TASK DIRECTIONS
Reproduce only the lines of the material below that start at the line containing "GPS2 pin TX: D0 -> D5" and stop at the line containing "SONAR2 pin TRIG: D18 -> VN". Keep both end lines.
──────── GIVEN INFORMATION
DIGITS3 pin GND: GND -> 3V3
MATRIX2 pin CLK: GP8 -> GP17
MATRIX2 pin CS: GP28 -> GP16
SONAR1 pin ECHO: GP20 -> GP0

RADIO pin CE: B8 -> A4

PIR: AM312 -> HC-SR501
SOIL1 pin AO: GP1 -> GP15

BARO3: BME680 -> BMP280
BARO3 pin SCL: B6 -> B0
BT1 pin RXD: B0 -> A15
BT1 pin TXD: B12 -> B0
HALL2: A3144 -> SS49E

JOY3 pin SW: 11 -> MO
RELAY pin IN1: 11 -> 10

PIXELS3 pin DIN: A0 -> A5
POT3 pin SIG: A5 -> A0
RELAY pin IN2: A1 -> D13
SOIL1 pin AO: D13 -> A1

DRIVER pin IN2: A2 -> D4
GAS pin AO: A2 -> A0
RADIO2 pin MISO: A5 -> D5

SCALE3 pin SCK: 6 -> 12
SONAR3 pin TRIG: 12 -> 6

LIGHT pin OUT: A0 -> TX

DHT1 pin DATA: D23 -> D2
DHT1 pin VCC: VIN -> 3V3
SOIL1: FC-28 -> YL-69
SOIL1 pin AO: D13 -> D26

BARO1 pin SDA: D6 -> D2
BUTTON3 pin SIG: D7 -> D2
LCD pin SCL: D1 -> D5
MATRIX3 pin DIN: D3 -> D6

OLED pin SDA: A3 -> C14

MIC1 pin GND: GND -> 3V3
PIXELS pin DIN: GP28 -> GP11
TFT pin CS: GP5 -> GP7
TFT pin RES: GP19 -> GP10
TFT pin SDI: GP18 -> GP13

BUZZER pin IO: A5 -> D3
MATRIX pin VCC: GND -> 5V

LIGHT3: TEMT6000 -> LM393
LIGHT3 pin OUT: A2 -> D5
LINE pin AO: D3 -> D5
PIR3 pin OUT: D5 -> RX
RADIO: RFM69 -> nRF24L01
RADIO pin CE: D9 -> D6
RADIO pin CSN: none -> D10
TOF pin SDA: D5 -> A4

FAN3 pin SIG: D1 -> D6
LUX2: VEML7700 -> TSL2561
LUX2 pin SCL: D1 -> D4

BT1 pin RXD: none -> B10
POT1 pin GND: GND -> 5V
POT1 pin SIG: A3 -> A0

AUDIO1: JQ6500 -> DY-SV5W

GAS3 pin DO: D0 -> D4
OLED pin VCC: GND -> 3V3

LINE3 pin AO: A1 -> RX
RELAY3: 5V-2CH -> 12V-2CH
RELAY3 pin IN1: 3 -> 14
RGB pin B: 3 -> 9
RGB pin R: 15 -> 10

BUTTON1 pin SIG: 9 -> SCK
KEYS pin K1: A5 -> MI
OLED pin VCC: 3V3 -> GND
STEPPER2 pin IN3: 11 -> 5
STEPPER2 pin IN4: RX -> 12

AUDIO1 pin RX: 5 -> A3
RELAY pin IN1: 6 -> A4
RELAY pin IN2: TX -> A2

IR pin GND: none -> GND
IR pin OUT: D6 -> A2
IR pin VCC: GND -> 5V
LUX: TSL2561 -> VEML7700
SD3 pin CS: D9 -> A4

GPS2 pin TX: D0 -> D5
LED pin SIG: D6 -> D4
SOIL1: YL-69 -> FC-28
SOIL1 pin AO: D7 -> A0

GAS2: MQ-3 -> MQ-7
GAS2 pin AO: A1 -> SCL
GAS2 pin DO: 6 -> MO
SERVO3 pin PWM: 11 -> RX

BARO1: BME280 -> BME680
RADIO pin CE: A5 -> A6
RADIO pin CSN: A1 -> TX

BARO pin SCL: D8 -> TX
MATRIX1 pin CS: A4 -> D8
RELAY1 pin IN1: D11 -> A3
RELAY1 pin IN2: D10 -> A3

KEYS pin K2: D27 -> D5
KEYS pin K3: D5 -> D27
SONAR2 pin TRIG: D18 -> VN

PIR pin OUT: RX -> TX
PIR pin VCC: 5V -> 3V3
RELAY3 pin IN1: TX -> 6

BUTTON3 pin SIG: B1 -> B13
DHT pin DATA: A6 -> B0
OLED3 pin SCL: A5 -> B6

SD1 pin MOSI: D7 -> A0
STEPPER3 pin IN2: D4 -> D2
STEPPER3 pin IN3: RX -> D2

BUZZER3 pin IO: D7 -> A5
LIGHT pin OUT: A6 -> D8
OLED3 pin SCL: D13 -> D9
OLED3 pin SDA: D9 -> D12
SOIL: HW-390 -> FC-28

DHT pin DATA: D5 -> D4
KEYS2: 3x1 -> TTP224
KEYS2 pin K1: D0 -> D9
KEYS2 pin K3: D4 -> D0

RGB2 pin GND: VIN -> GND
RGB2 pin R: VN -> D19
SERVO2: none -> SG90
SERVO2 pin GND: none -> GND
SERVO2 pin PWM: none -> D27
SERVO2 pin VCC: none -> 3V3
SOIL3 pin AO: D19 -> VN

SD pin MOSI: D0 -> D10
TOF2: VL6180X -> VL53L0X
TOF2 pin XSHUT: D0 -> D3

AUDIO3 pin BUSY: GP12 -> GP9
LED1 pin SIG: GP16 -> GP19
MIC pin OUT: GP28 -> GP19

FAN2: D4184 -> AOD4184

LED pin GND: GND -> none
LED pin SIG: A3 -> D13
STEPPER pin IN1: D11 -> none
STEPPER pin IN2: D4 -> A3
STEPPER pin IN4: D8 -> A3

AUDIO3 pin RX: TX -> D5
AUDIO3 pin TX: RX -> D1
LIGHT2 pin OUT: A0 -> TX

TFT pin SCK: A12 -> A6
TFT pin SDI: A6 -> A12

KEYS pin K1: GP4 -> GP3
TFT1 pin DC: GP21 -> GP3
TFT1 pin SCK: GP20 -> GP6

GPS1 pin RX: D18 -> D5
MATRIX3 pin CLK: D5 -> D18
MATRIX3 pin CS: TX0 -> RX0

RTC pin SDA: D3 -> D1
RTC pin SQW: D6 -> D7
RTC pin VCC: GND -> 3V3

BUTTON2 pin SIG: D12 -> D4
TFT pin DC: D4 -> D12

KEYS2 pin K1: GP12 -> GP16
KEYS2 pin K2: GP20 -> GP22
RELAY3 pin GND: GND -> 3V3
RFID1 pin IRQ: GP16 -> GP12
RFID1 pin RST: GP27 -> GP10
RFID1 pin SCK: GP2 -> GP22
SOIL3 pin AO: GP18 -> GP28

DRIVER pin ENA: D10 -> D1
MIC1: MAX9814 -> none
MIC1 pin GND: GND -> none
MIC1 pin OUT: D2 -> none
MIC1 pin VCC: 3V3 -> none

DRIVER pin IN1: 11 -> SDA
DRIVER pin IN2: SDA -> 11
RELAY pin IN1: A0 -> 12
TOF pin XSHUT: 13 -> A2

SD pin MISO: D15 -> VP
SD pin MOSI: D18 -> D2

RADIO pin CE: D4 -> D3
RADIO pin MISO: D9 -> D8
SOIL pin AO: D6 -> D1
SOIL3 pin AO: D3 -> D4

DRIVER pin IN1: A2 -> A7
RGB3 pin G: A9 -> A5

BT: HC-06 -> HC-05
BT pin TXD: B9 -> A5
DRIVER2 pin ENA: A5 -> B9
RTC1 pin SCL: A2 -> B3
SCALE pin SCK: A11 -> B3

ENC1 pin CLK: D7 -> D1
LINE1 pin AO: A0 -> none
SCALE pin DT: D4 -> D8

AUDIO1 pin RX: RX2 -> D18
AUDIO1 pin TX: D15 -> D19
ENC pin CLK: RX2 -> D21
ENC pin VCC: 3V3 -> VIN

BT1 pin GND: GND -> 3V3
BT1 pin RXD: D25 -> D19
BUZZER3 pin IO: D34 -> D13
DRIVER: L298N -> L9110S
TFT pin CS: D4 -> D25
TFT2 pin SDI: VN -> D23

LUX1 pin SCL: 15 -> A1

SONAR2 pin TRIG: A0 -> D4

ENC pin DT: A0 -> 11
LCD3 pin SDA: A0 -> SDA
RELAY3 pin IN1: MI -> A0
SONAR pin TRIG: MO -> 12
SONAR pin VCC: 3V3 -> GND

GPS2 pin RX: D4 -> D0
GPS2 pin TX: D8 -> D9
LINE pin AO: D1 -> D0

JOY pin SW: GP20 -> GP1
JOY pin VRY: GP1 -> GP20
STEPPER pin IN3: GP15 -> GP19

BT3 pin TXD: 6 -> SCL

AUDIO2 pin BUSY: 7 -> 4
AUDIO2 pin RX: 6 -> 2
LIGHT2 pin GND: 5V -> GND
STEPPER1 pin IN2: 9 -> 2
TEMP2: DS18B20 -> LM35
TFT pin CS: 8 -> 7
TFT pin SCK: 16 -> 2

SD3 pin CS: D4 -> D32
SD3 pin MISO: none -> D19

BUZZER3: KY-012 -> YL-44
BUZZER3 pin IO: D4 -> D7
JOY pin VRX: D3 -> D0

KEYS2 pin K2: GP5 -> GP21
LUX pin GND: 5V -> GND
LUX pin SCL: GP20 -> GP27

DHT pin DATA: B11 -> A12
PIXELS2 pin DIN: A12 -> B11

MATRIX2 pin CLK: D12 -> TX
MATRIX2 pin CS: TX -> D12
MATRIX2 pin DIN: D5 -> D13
────────────────
SOLUTION TO THIS TASK
GPS2 pin TX: D0 -> D5
LED pin SIG: D6 -> D4
SOIL1: YL-69 -> FC-28
SOIL1 pin AO: D7 -> A0

GAS2: MQ-3 -> MQ-7
GAS2 pin AO: A1 -> SCL
GAS2 pin DO: 6 -> MO
SERVO3 pin PWM: 11 -> RX

BARO1: BME280 -> BME680
RADIO pin CE: A5 -> A6
RADIO pin CSN: A1 -> TX

BARO pin SCL: D8 -> TX
MATRIX1 pin CS: A4 -> D8
RELAY1 pin IN1: D11 -> A3
RELAY1 pin IN2: D10 -> A3

KEYS pin K2: D27 -> D5
KEYS pin K3: D5 -> D27
SONAR2 pin TRIG: D18 -> VN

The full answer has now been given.